■ PROBLEM REQUIREMENTS:
Could you set down exactly the lines in the records below between the line holding "green camera [349,286,421,389]" and the line holding "orange cheese [477,647,549,737]", inclusive?

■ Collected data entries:
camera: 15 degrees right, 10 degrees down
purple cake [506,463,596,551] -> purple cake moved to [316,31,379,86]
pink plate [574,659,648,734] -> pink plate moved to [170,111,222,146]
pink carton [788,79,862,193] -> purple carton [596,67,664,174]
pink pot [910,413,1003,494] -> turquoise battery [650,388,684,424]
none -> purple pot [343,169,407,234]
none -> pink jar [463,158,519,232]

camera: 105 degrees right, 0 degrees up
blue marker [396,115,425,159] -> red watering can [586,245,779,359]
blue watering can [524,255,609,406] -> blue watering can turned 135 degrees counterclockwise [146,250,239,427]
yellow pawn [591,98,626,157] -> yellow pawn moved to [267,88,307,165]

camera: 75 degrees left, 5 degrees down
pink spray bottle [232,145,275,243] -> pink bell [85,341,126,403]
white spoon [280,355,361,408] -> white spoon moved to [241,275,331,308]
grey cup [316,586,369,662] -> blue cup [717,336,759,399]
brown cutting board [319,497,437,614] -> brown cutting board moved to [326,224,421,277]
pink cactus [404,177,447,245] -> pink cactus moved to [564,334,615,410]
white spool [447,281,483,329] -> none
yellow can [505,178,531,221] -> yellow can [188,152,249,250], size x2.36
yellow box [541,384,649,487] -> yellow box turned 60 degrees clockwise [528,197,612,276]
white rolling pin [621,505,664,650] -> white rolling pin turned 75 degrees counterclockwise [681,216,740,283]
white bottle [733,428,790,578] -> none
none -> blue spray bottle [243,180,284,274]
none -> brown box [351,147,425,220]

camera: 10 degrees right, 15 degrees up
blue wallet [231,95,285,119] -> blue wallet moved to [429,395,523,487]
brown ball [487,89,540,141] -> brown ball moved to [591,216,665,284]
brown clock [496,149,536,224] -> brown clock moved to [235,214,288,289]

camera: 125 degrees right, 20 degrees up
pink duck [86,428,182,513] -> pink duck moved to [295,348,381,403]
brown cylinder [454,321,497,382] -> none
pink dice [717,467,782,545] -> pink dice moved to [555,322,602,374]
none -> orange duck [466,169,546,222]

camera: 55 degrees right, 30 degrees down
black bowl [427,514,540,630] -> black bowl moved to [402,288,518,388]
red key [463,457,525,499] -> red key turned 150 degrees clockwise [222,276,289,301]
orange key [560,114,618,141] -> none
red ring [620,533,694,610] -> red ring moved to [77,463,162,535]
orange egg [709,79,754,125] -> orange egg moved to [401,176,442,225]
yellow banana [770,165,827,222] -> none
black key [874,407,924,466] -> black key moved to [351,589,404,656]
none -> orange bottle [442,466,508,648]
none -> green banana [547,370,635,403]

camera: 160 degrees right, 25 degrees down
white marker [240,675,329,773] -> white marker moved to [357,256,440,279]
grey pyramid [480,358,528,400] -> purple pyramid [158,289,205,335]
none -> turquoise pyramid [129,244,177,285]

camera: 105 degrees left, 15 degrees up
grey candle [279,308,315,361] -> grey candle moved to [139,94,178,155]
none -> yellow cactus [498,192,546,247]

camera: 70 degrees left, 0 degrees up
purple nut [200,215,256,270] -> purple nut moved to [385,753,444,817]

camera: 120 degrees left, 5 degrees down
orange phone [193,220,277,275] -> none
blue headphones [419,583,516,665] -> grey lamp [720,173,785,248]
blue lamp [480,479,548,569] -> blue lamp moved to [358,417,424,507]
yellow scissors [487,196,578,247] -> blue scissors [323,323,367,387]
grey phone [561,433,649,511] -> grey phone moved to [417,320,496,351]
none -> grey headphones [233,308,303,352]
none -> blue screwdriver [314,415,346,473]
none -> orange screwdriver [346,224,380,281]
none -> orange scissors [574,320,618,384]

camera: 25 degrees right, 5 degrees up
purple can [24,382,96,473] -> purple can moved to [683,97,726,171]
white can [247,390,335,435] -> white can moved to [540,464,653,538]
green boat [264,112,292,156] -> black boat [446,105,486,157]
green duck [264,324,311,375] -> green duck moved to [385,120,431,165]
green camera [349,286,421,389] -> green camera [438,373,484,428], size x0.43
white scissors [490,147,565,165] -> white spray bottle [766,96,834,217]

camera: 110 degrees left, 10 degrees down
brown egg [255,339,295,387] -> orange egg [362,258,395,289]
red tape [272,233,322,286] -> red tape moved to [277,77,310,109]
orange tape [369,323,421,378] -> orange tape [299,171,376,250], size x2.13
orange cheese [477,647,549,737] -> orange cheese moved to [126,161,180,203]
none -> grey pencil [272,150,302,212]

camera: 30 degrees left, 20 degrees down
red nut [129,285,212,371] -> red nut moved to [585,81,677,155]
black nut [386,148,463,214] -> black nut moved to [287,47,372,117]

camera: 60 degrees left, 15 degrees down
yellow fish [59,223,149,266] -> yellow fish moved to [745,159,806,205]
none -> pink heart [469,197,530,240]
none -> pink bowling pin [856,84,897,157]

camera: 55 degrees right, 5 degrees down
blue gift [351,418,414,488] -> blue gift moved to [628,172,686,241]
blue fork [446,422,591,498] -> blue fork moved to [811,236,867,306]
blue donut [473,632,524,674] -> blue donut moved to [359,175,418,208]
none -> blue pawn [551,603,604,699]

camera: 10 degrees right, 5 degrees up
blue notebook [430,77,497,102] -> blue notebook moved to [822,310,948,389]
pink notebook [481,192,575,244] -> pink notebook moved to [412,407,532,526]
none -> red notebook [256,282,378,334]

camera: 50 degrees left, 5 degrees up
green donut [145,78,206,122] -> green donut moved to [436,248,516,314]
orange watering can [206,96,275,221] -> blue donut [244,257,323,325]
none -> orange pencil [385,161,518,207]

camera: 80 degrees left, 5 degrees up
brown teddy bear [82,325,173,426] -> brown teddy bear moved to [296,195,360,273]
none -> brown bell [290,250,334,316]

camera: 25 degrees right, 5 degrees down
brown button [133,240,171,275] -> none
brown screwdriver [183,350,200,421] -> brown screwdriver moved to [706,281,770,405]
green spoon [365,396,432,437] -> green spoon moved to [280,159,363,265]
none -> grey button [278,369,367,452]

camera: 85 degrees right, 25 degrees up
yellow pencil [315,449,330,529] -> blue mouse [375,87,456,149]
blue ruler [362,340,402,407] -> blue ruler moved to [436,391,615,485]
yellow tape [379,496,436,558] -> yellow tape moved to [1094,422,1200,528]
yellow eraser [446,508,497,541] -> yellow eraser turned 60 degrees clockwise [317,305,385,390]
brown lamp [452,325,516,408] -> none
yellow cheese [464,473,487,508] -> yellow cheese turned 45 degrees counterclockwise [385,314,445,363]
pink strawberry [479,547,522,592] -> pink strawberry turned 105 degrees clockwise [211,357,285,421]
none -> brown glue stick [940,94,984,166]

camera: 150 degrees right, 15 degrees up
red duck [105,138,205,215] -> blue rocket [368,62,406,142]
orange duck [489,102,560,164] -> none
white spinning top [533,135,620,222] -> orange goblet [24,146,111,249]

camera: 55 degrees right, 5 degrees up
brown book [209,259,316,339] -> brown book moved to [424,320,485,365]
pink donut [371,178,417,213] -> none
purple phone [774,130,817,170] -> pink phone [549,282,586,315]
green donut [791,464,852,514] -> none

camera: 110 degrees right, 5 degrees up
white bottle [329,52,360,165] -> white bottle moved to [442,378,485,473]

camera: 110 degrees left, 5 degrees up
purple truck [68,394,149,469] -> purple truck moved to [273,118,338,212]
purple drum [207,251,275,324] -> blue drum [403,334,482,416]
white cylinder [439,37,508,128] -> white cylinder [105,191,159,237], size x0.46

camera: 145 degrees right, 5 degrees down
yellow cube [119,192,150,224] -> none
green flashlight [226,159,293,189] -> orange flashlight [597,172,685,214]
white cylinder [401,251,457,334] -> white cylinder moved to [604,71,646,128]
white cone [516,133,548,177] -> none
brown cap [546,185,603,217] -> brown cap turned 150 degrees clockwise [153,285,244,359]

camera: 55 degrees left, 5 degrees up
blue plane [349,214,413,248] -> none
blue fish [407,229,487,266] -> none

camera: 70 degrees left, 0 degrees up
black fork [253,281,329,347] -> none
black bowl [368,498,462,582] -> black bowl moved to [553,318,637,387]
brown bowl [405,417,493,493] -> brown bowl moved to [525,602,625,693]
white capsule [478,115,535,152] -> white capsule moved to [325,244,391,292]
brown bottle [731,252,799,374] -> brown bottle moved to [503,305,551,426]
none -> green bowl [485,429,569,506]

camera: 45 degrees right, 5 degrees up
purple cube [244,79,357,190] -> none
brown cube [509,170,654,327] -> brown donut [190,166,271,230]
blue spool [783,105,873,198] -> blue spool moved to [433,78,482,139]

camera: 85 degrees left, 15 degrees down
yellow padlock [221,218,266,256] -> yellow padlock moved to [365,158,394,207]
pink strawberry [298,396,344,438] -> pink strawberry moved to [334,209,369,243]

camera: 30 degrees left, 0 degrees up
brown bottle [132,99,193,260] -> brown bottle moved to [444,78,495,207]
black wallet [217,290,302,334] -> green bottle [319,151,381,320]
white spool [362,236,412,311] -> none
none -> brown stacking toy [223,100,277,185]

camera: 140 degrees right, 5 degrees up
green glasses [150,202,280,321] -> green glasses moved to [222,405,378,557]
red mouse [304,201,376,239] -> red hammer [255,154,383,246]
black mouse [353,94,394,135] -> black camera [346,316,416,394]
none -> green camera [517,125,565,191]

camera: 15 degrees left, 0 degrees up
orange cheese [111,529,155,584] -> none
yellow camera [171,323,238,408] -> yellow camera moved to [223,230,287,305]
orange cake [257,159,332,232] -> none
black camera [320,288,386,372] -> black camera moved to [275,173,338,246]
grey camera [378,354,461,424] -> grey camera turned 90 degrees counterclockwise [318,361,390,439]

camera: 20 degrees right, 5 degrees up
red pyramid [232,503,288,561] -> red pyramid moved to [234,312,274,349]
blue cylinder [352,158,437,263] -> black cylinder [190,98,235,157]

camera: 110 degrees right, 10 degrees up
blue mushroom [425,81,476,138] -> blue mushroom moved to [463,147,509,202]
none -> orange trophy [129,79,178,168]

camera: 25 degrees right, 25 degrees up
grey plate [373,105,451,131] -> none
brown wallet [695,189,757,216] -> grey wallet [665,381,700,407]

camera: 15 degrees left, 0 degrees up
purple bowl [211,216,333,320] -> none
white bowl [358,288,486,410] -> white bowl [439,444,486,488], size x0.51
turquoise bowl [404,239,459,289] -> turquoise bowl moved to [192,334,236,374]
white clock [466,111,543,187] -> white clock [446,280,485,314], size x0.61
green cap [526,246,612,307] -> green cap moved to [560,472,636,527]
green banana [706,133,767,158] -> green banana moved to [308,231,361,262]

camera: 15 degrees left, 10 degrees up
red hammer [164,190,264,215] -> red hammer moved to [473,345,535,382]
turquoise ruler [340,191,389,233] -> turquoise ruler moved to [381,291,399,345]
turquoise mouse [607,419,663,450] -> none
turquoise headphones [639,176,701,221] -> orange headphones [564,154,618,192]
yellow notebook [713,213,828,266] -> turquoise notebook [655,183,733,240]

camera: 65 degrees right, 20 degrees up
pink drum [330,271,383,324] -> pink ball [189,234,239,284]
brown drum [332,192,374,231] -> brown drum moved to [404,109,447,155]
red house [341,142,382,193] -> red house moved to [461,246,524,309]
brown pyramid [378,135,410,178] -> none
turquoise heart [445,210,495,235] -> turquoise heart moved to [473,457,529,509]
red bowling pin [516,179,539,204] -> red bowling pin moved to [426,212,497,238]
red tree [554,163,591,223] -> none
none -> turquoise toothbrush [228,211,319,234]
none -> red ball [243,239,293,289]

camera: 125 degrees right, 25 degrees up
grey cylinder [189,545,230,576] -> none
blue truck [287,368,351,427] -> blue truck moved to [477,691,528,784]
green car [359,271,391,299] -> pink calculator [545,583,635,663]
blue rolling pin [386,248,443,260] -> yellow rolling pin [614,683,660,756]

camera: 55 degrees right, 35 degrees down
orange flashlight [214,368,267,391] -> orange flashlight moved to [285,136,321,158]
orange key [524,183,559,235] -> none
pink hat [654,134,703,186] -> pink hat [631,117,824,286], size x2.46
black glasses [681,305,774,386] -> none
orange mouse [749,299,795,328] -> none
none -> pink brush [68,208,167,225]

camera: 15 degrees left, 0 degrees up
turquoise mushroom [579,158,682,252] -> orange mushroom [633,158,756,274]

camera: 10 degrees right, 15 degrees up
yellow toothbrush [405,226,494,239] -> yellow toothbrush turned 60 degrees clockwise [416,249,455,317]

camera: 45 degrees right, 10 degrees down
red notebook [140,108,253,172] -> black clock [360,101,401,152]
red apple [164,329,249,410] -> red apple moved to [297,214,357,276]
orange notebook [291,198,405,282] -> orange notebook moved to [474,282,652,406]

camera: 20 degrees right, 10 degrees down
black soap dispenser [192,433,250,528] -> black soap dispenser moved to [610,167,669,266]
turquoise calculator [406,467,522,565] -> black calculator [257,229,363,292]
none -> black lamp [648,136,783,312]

■ COMPLETED EXERCISE:
green camera [349,286,421,389] -> green camera [438,373,484,428], size x0.43
white scissors [490,147,565,165] -> white spray bottle [766,96,834,217]

camera: 110 degrees left, 10 degrees down
brown egg [255,339,295,387] -> orange egg [362,258,395,289]
red tape [272,233,322,286] -> red tape moved to [277,77,310,109]
orange tape [369,323,421,378] -> orange tape [299,171,376,250], size x2.13
orange cheese [477,647,549,737] -> orange cheese moved to [126,161,180,203]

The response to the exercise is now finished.